> _TASK DIRECTIONS_: Your task is to reproduce exactly the lines from the line with "R3: none -> 330k (GND, N2)" through the end of the records below.

Edit difference data:
--- START ---

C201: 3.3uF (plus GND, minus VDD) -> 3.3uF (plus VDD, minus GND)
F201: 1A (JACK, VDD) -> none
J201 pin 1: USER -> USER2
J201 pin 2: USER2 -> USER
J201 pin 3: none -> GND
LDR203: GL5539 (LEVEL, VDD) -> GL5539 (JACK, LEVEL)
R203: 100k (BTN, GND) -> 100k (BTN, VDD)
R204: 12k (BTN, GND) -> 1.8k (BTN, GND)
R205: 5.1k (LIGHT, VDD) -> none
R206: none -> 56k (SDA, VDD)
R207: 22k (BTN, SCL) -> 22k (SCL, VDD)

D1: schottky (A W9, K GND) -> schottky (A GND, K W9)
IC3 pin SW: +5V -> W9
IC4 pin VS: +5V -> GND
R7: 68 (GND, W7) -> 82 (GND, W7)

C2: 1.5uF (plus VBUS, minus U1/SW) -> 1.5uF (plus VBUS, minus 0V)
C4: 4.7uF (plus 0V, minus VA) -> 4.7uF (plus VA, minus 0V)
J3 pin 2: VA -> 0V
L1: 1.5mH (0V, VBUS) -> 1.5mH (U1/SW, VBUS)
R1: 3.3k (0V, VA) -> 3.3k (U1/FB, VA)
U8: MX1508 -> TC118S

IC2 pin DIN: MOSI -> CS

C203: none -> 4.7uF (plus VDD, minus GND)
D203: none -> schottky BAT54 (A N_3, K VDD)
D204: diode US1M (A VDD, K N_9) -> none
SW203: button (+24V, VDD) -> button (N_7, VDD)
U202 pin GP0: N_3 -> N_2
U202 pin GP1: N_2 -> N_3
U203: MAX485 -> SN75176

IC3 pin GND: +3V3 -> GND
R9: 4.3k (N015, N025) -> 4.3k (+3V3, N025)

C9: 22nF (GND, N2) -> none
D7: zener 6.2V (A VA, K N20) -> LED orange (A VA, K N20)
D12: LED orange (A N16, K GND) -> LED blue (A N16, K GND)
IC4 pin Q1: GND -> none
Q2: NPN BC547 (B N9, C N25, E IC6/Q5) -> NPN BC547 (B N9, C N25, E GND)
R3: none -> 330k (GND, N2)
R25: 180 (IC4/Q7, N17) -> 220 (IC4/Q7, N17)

--- END ---

> _ANSWER TO THIS PROBLEM_:
R3: none -> 330k (GND, N2)
R25: 180 (IC4/Q7, N17) -> 220 (IC4/Q7, N17)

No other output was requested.